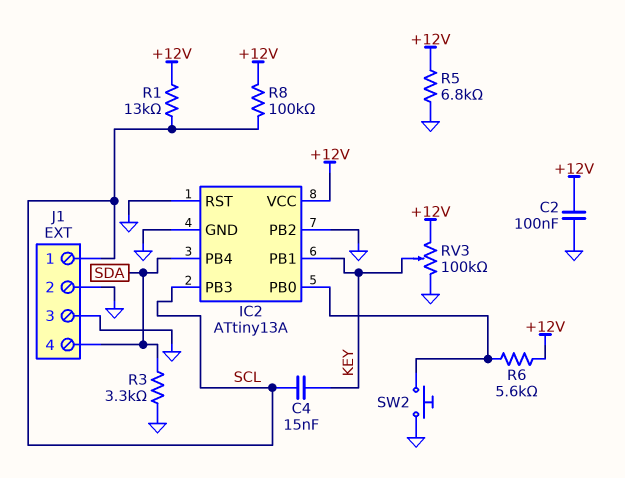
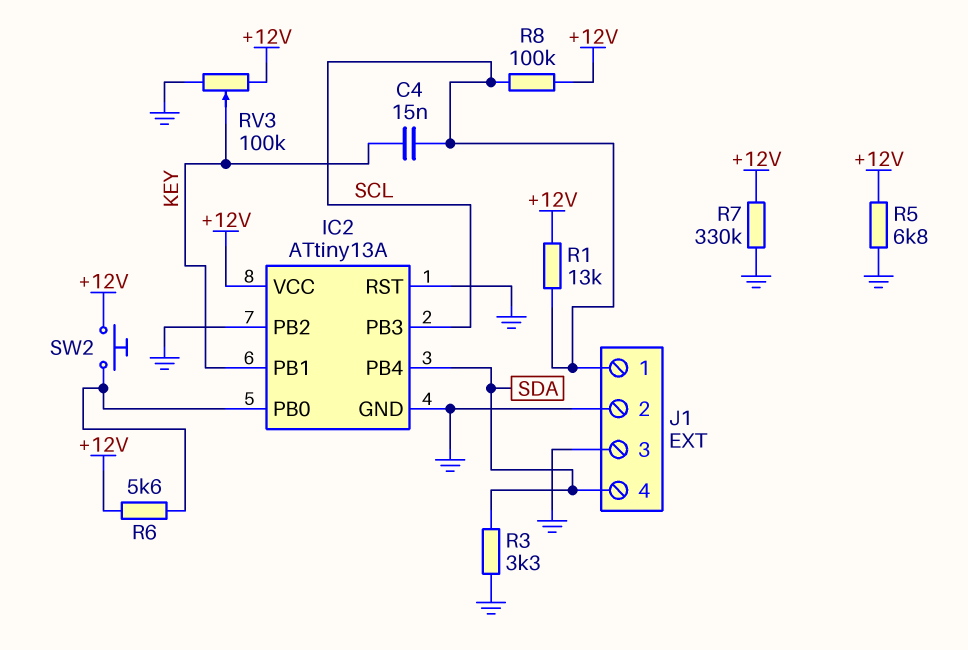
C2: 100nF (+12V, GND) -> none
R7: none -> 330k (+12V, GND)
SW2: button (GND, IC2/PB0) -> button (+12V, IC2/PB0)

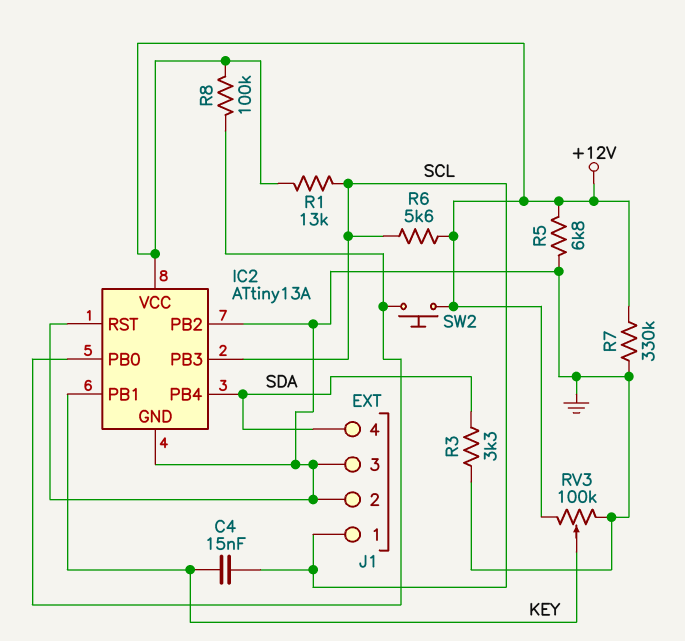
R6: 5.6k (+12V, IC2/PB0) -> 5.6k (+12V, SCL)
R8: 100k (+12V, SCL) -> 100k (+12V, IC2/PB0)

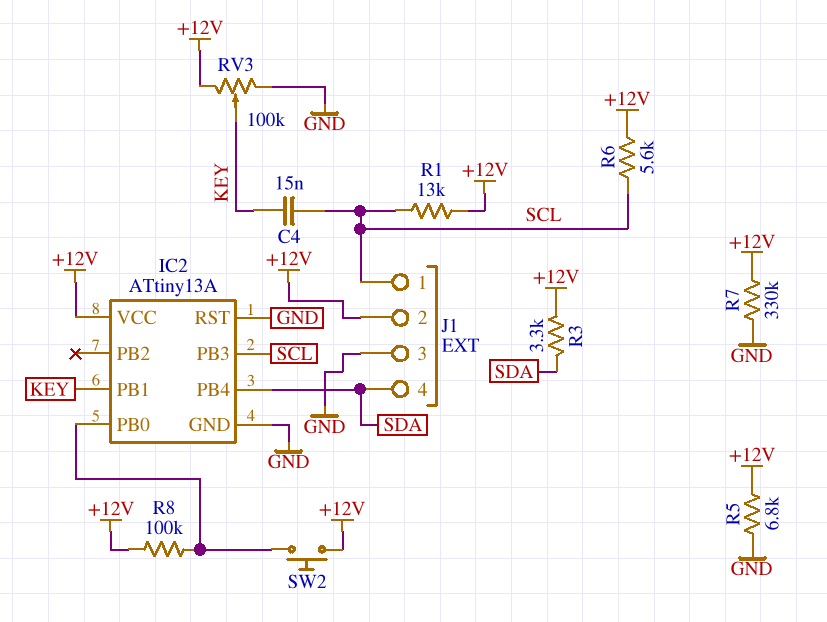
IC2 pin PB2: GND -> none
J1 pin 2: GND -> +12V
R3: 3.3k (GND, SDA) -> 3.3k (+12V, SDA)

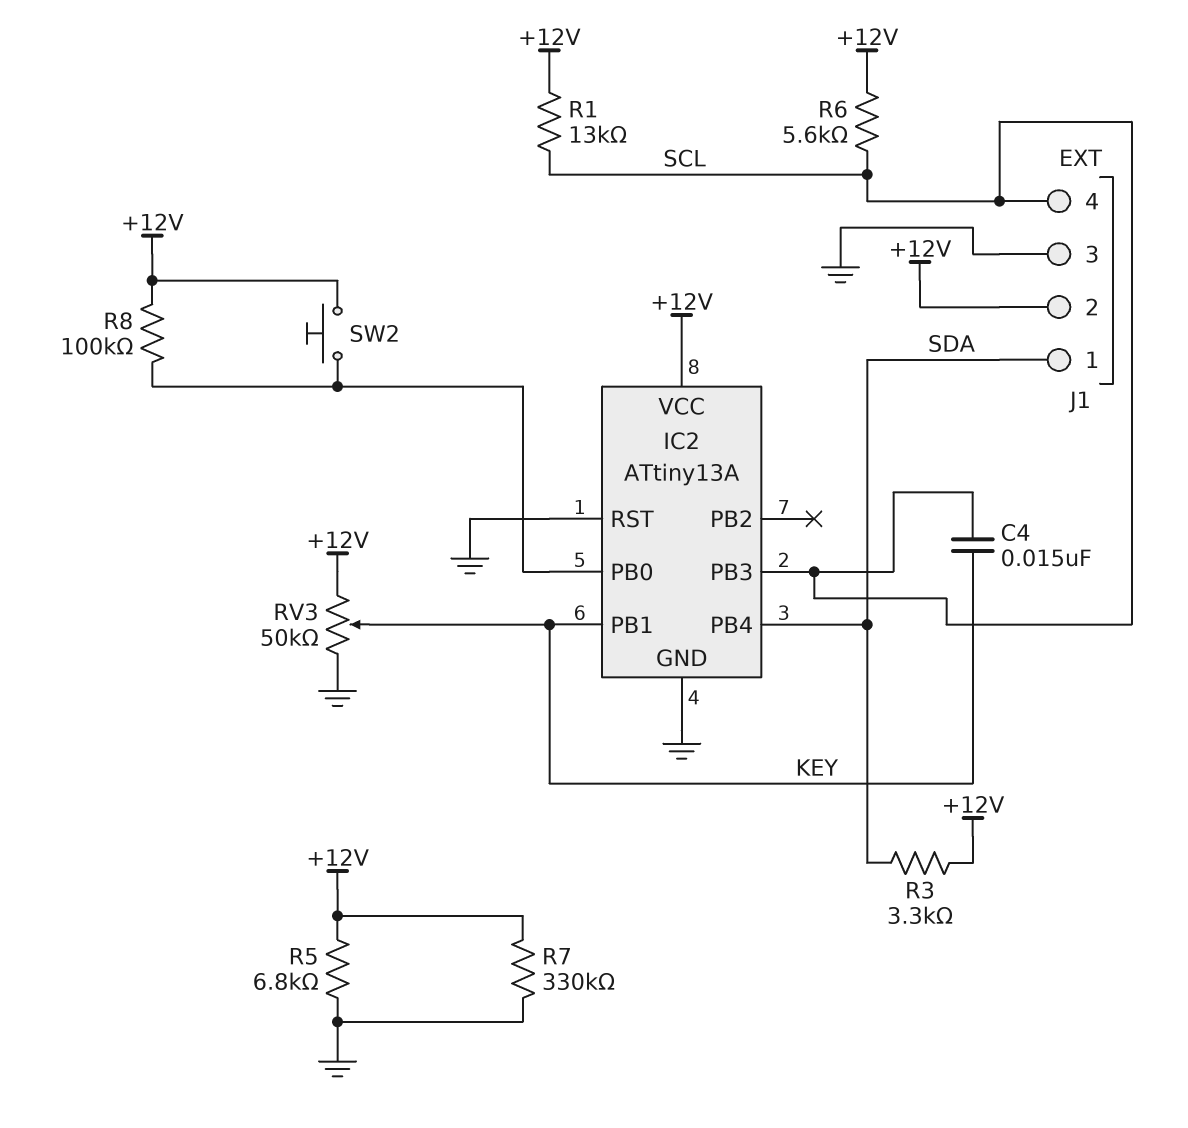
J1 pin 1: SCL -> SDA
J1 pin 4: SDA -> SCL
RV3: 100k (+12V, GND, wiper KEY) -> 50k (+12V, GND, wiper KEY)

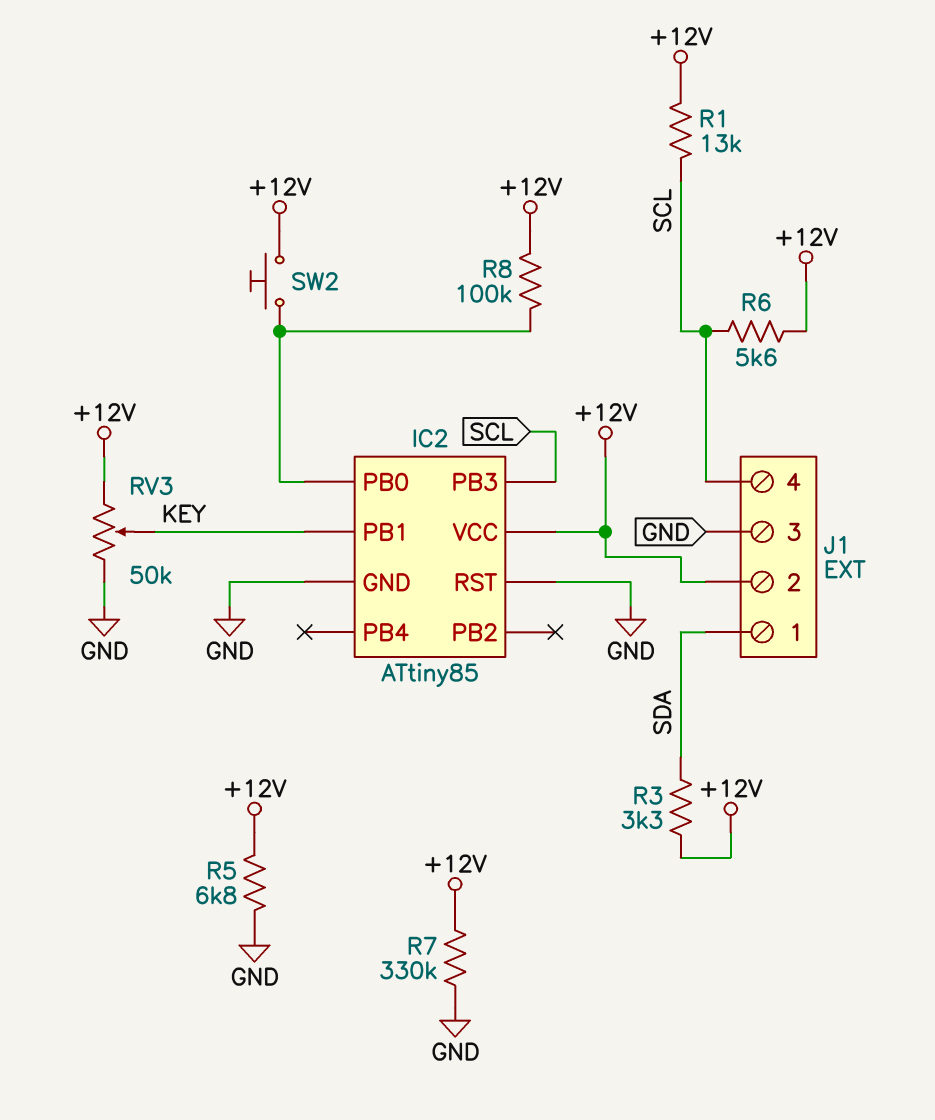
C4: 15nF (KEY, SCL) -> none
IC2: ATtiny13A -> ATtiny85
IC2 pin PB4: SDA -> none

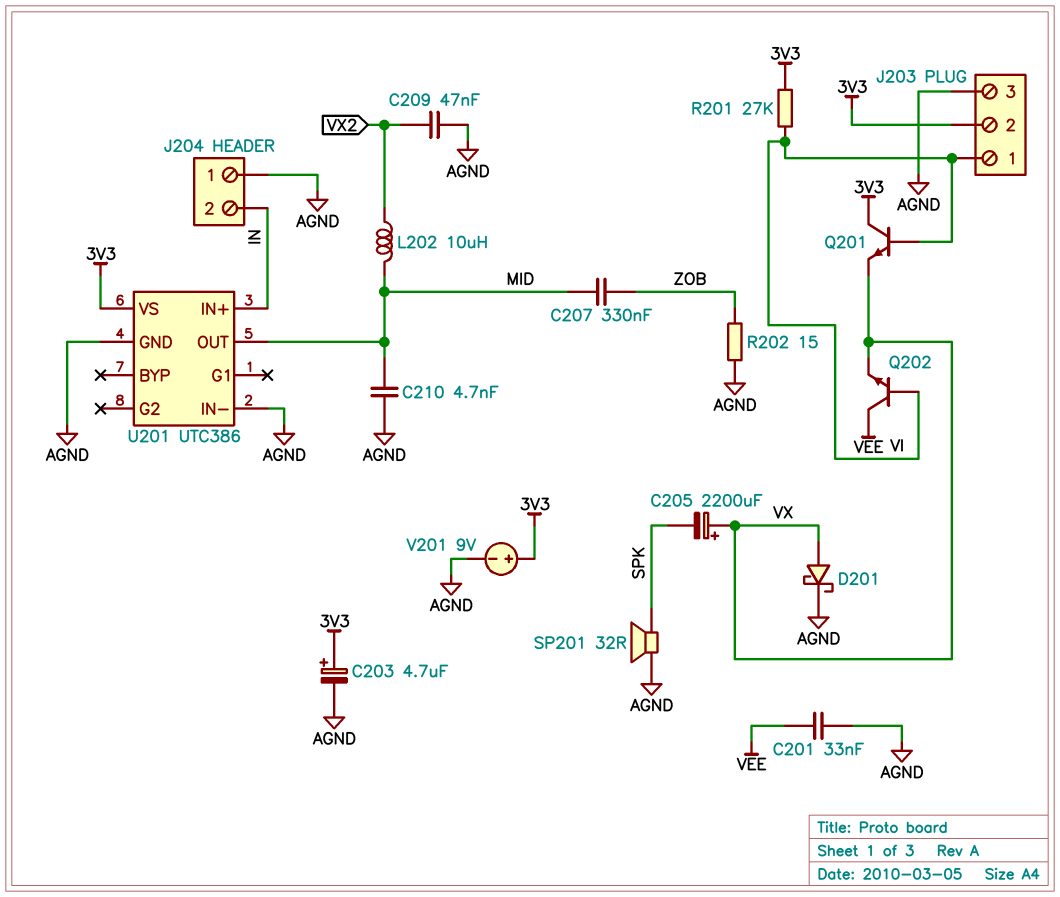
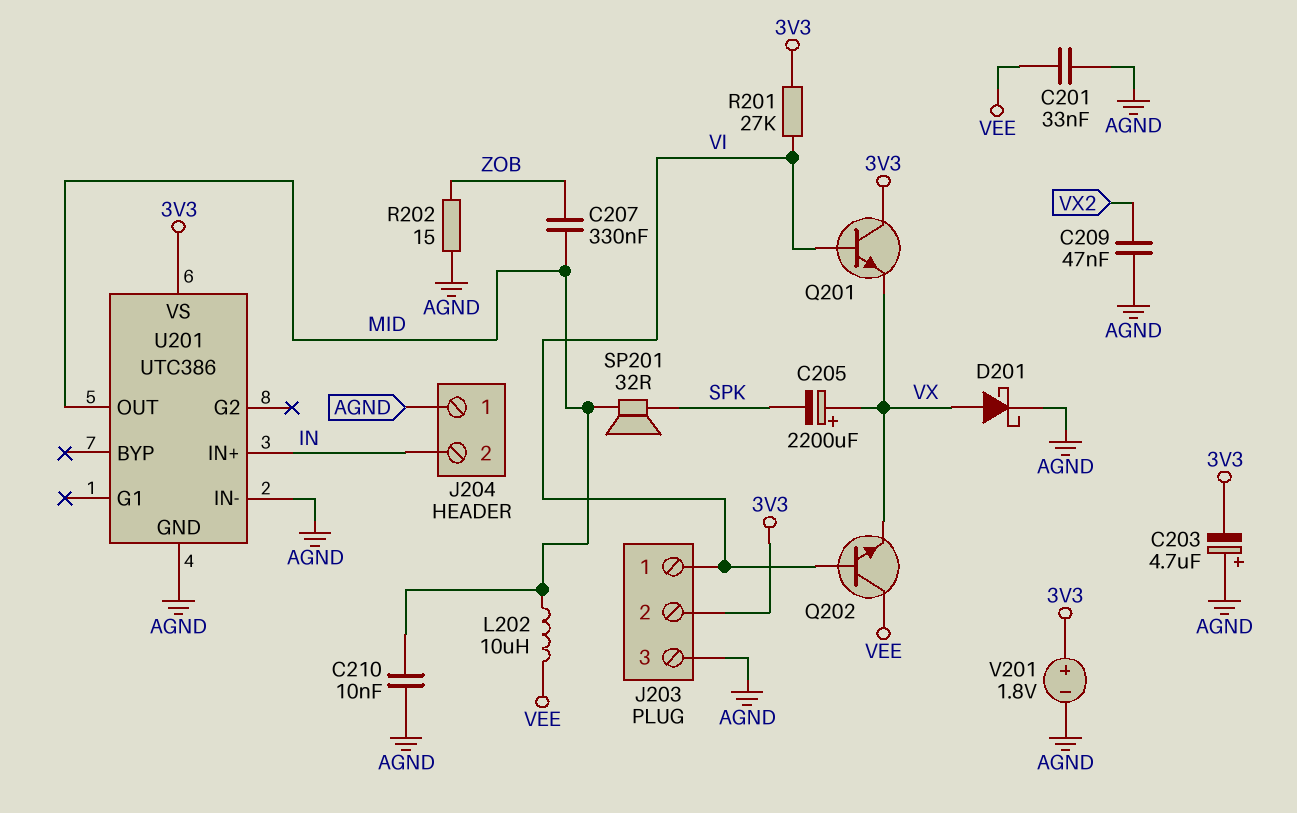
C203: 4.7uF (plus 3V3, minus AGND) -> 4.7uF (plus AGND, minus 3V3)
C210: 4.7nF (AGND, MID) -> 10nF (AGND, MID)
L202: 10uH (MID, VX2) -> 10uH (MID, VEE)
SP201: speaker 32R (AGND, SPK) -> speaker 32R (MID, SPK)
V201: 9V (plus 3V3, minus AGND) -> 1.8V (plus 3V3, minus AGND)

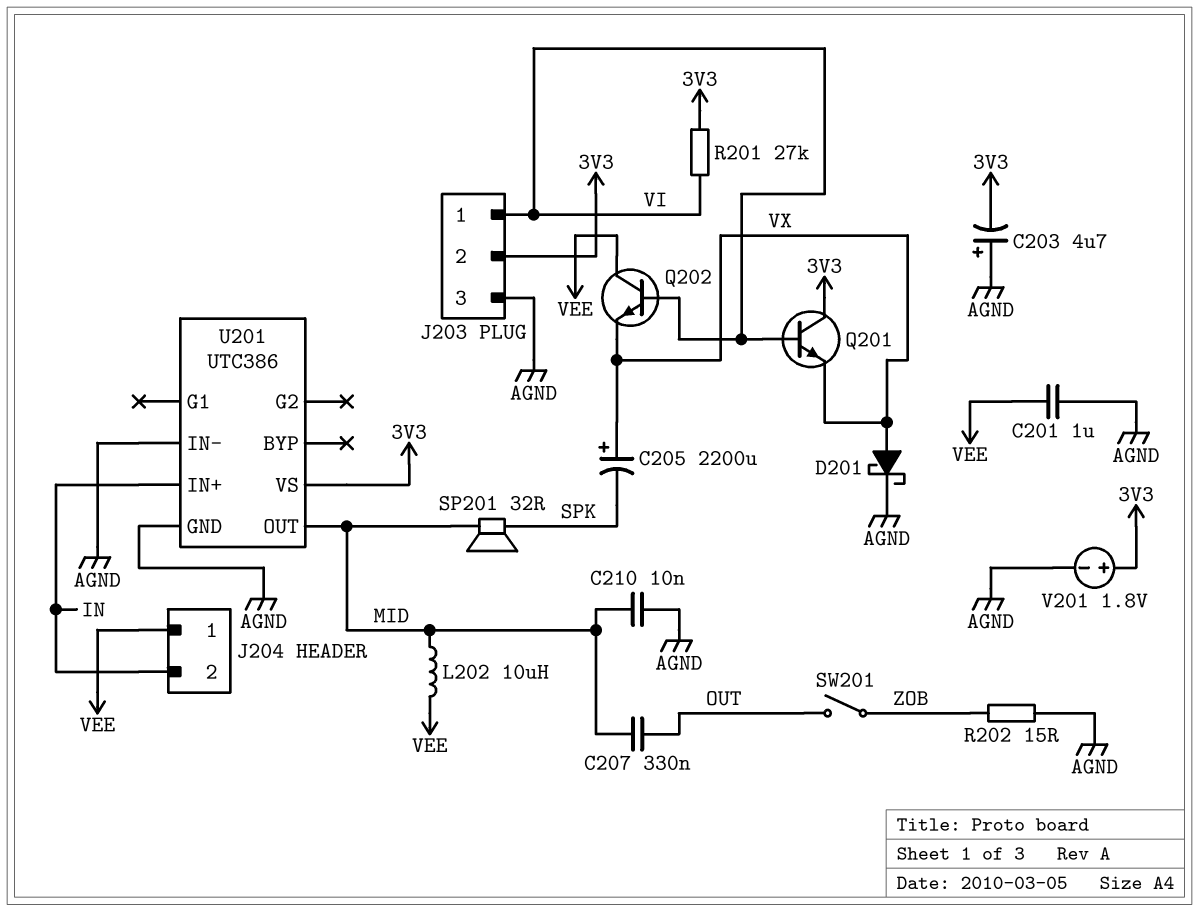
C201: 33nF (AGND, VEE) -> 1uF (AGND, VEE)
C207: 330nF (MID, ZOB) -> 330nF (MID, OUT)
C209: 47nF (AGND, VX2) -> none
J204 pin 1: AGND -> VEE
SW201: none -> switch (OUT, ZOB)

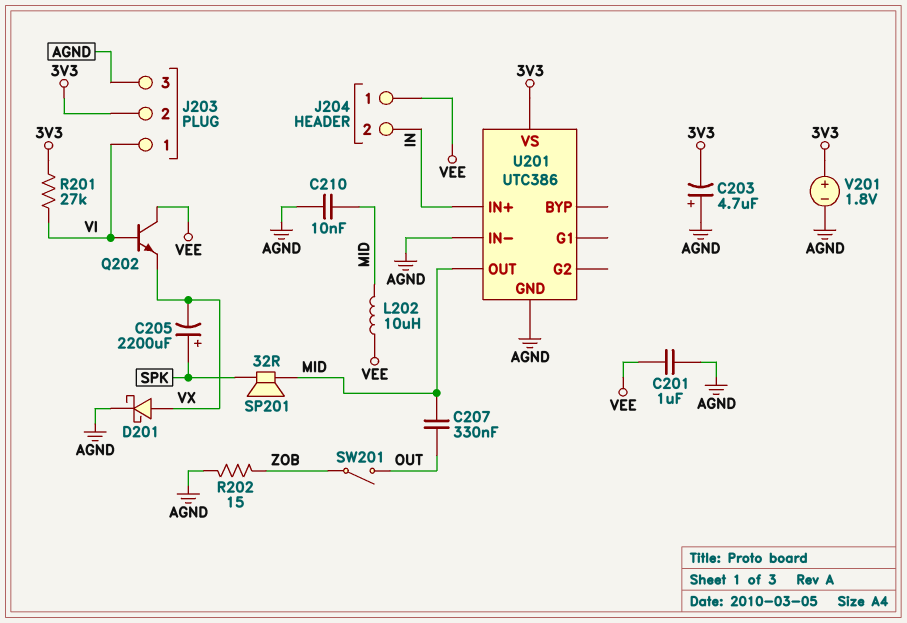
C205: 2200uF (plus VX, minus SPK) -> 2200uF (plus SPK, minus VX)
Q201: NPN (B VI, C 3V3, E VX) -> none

------------------------------------

- PROBLEM DESCRIPTION -
Print the material exactly as given, but not the pictures.

- RESPONSE TO THE TASK -
C2: 100nF (+12V, GND) -> none
R7: none -> 330k (+12V, GND)
SW2: button (GND, IC2/PB0) -> button (+12V, IC2/PB0)

R6: 5.6k (+12V, IC2/PB0) -> 5.6k (+12V, SCL)
R8: 100k (+12V, SCL) -> 100k (+12V, IC2/PB0)

IC2 pin PB2: GND -> none
J1 pin 2: GND -> +12V
R3: 3.3k (GND, SDA) -> 3.3k (+12V, SDA)

J1 pin 1: SCL -> SDA
J1 pin 4: SDA -> SCL
RV3: 100k (+12V, GND, wiper KEY) -> 50k (+12V, GND, wiper KEY)

C4: 15nF (KEY, SCL) -> none
IC2: ATtiny13A -> ATtiny85
IC2 pin PB4: SDA -> none

C203: 4.7uF (plus 3V3, minus AGND) -> 4.7uF (plus AGND, minus 3V3)
C210: 4.7nF (AGND, MID) -> 10nF (AGND, MID)
L202: 10uH (MID, VX2) -> 10uH (MID, VEE)
SP201: speaker 32R (AGND, SPK) -> speaker 32R (MID, SPK)
V201: 9V (plus 3V3, minus AGND) -> 1.8V (plus 3V3, minus AGND)

C201: 33nF (AGND, VEE) -> 1uF (AGND, VEE)
C207: 330nF (MID, ZOB) -> 330nF (MID, OUT)
C209: 47nF (AGND, VX2) -> none
J204 pin 1: AGND -> VEE
SW201: none -> switch (OUT, ZOB)

C205: 2200uF (plus VX, minus SPK) -> 2200uF (plus SPK, minus VX)
Q201: NPN (B VI, C 3V3, E VX) -> none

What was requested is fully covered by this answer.